_WORK ITEM_:
Only the pictures are to be dropped, and the rest of the data should be copied exactly.

:::

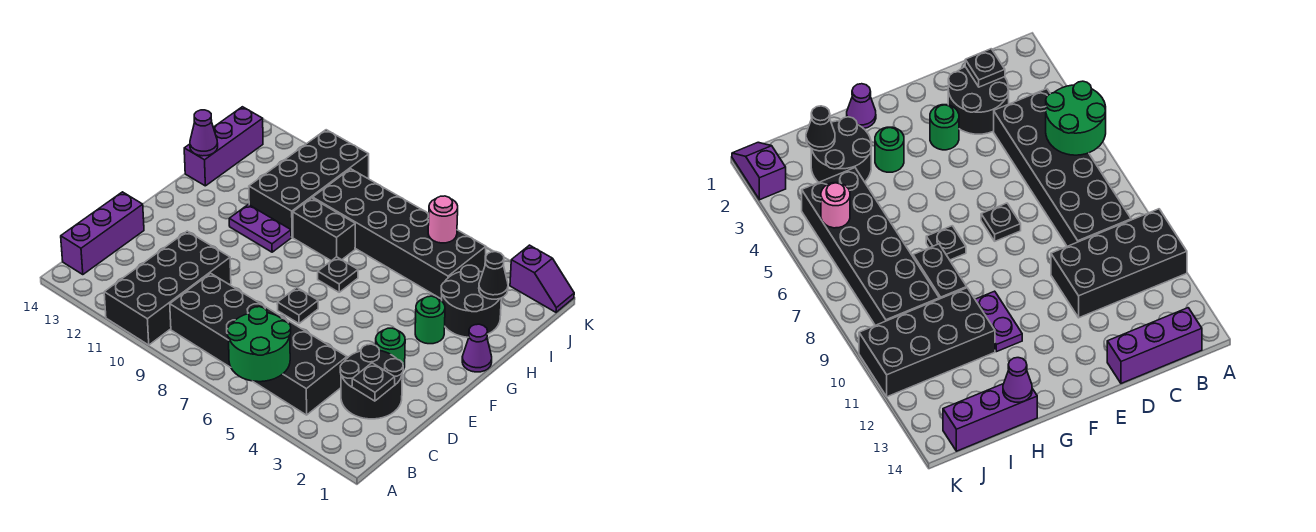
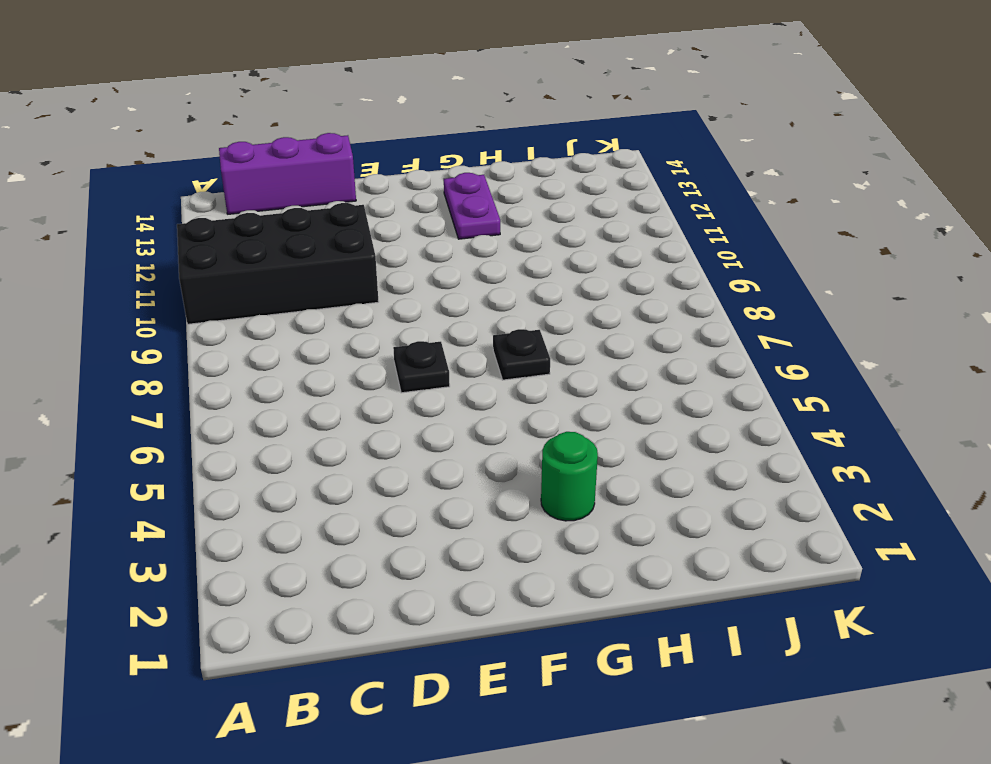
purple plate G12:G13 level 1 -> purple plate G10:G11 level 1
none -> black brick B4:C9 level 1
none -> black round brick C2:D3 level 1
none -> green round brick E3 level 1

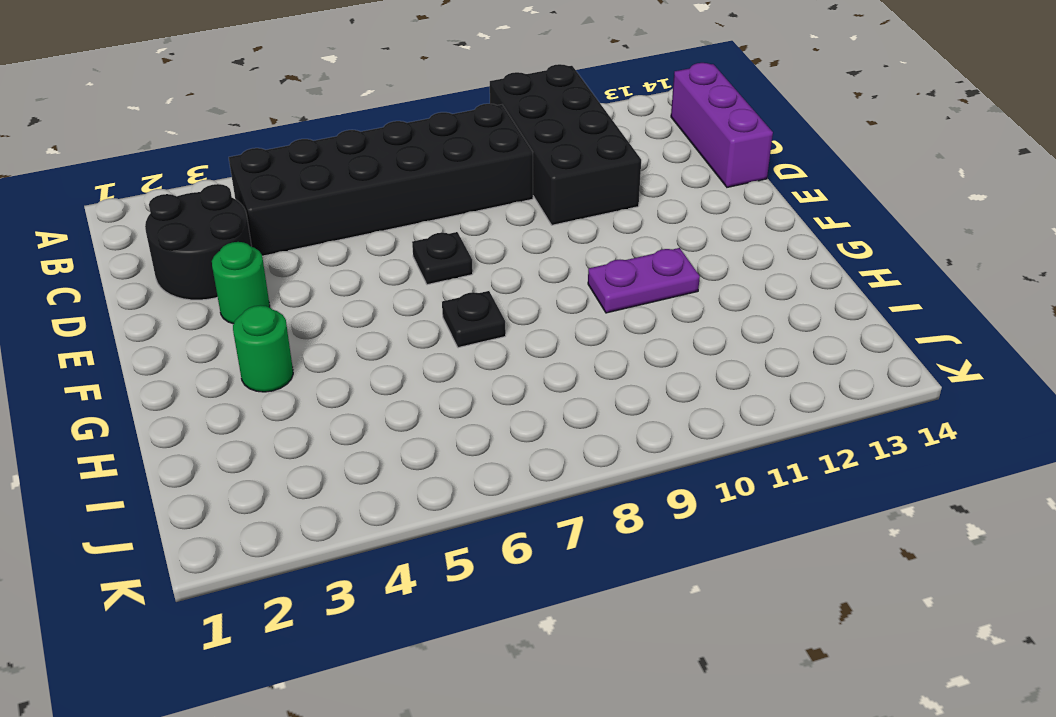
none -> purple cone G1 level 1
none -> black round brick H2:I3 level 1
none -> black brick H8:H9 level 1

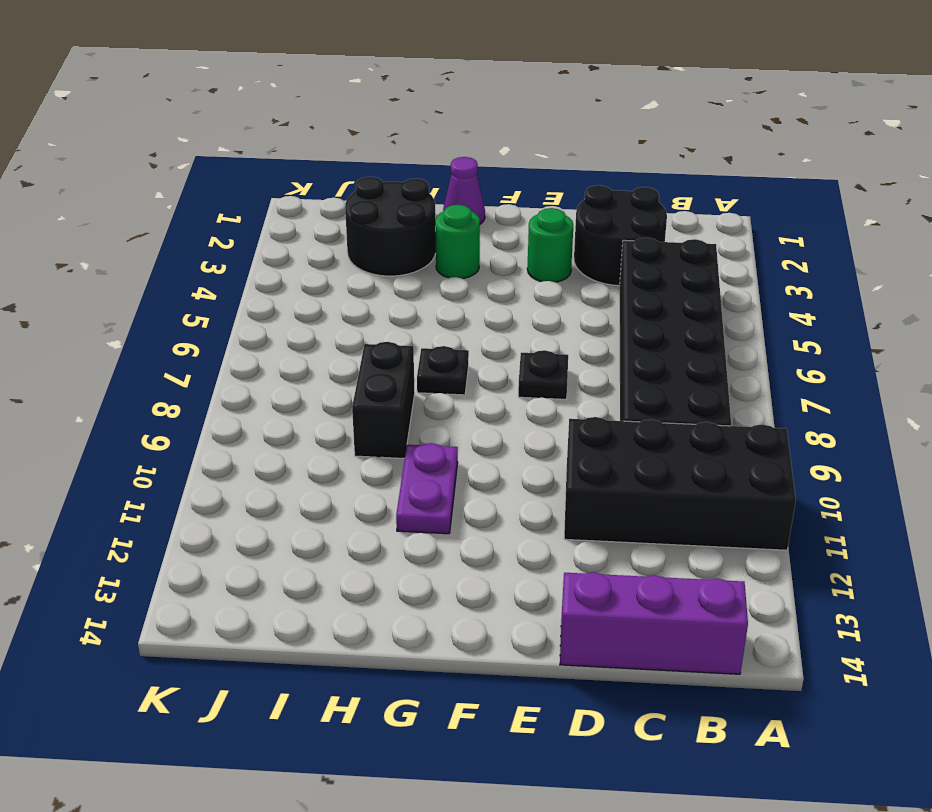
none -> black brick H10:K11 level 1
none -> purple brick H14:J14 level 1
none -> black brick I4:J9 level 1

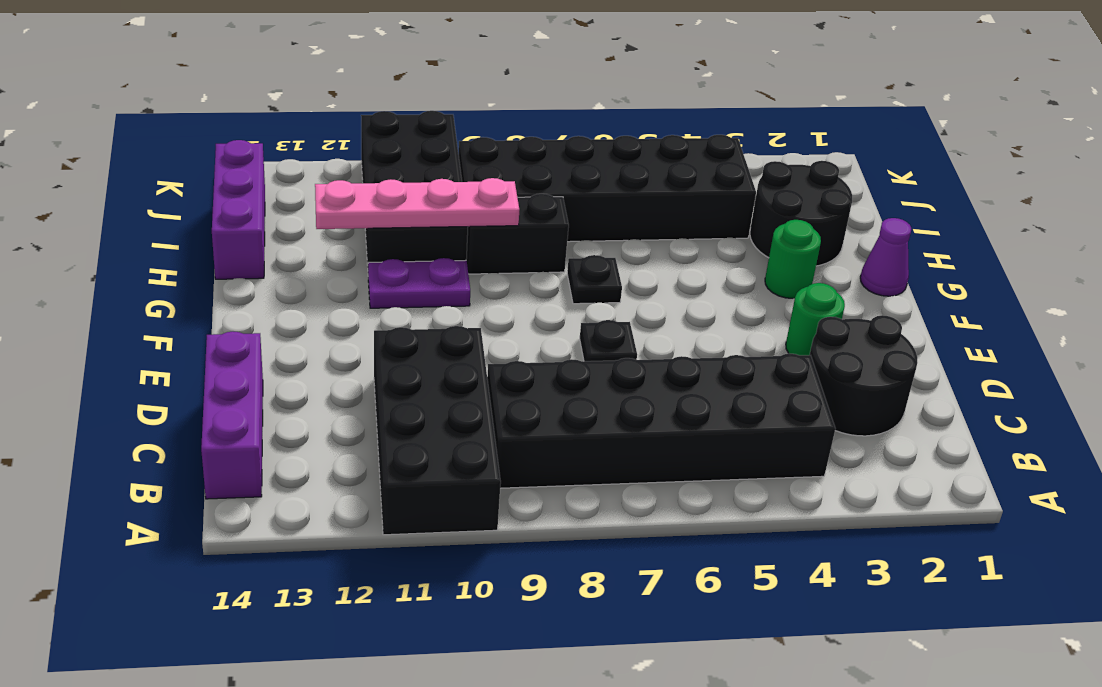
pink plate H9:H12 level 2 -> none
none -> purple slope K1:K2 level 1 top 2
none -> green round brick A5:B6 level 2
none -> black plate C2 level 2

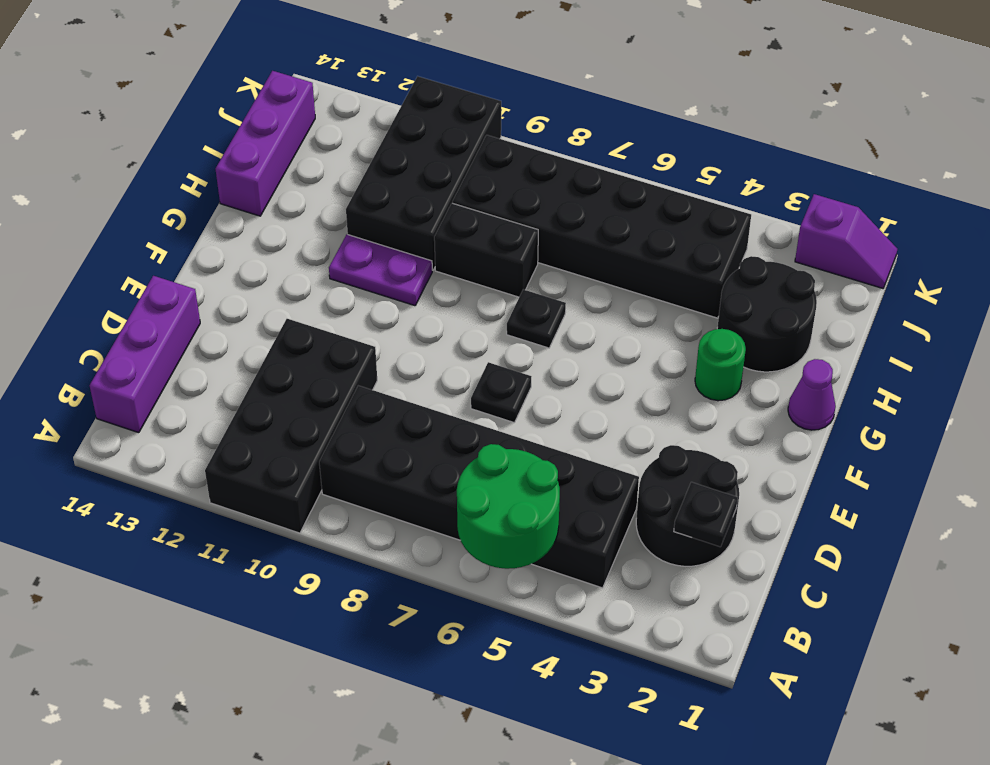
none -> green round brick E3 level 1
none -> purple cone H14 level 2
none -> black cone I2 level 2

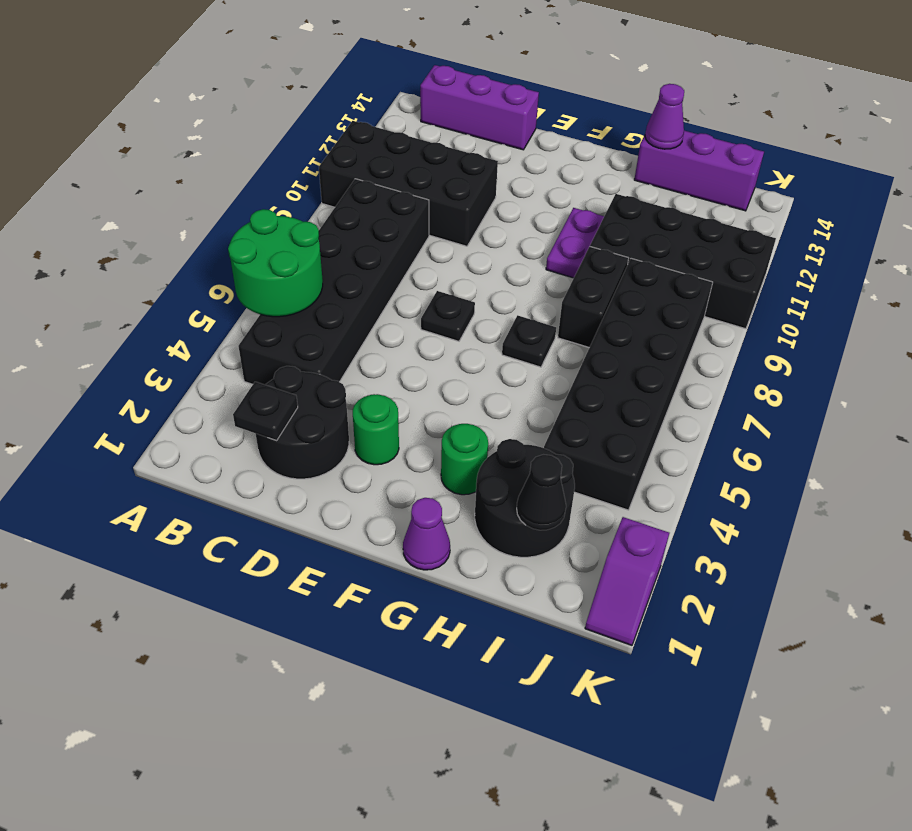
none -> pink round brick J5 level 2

:::

_SOLVED EXERCISE_:
purple plate G12:G13 level 1 -> purple plate G10:G11 level 1
none -> black brick B4:C9 level 1
none -> black round brick C2:D3 level 1
none -> green round brick E3 level 1

none -> purple cone G1 level 1
none -> black round brick H2:I3 level 1
none -> black brick H8:H9 level 1

none -> black brick H10:K11 level 1
none -> purple brick H14:J14 level 1
none -> black brick I4:J9 level 1

pink plate H9:H12 level 2 -> none
none -> purple slope K1:K2 level 1 top 2
none -> green round brick A5:B6 level 2
none -> black plate C2 level 2

none -> green round brick E3 level 1
none -> purple cone H14 level 2
none -> black cone I2 level 2

none -> pink round brick J5 level 2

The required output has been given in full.